TASK OBJECTIVE: Transcribe the listing in full, excluding any pictures.

━━━━━ PROVIDED DATA ━━━━━

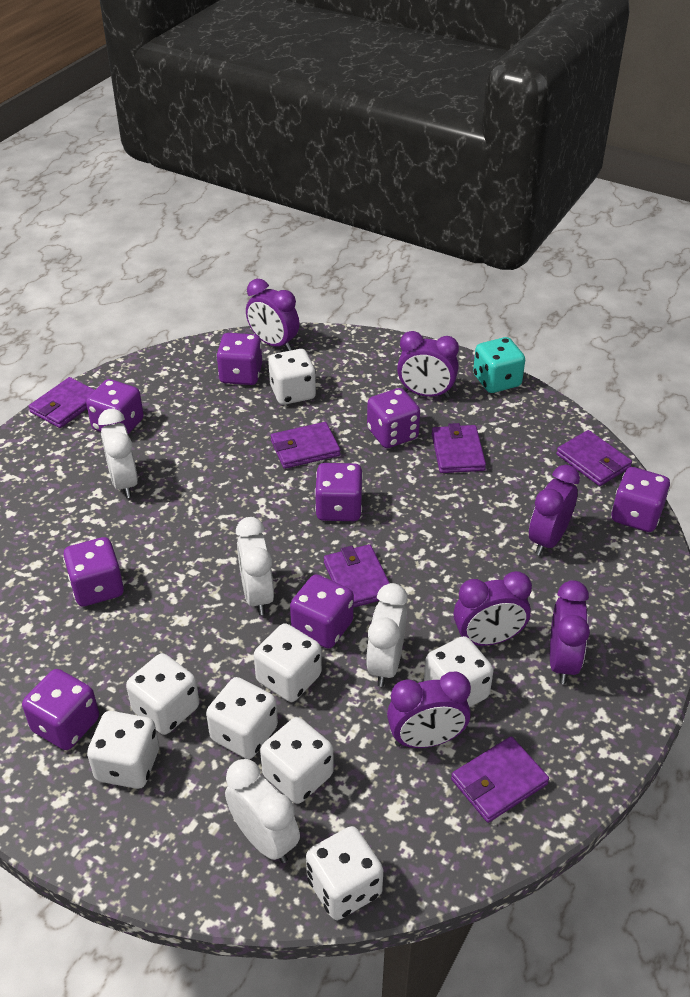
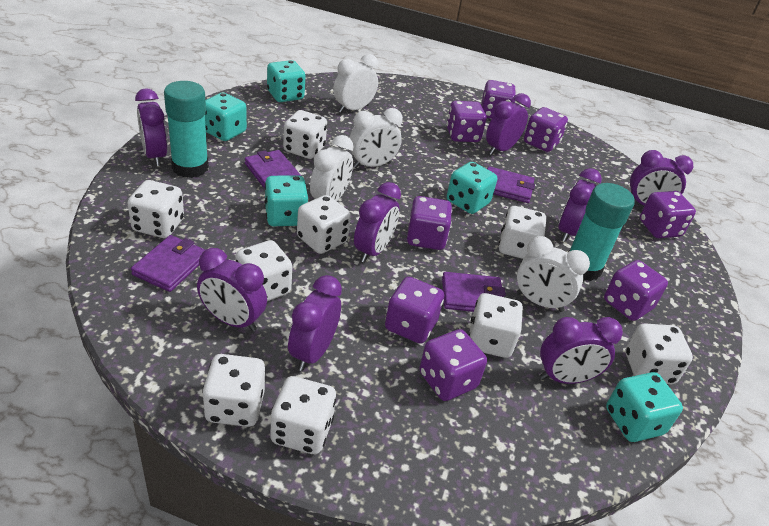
purple clock: 6 -> 8
purple wallet: 6 -> 4
turquoise dice: 1 -> 5
turquoise glue stick: 0 -> 2
white dice: 8 -> 9

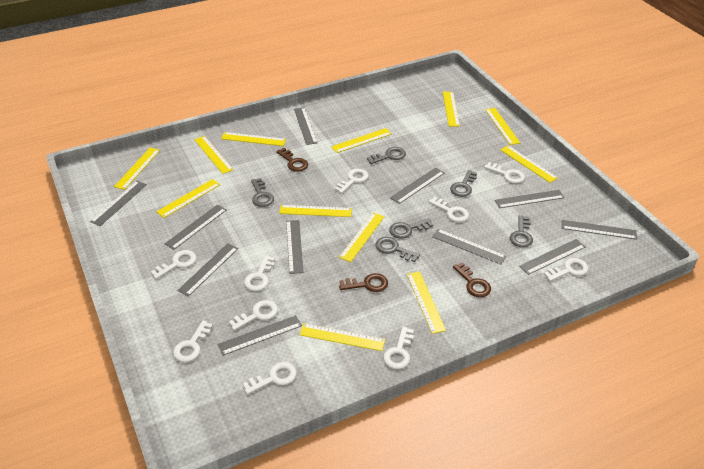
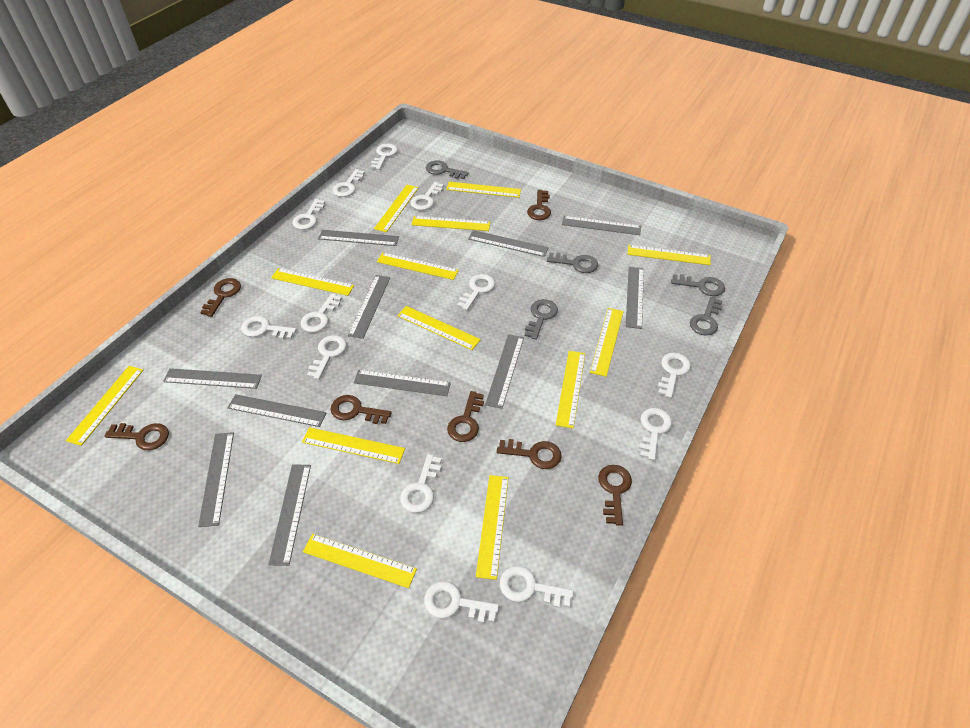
brown key: 3 -> 7
grey key: 6 -> 5
white key: 10 -> 13
yellow ruler: 12 -> 13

━━━━━

TASK ANSWER:
purple clock: 6 -> 8
purple wallet: 6 -> 4
turquoise dice: 1 -> 5
turquoise glue stick: 0 -> 2
white dice: 8 -> 9

brown key: 3 -> 7
grey key: 6 -> 5
white key: 10 -> 13
yellow ruler: 12 -> 13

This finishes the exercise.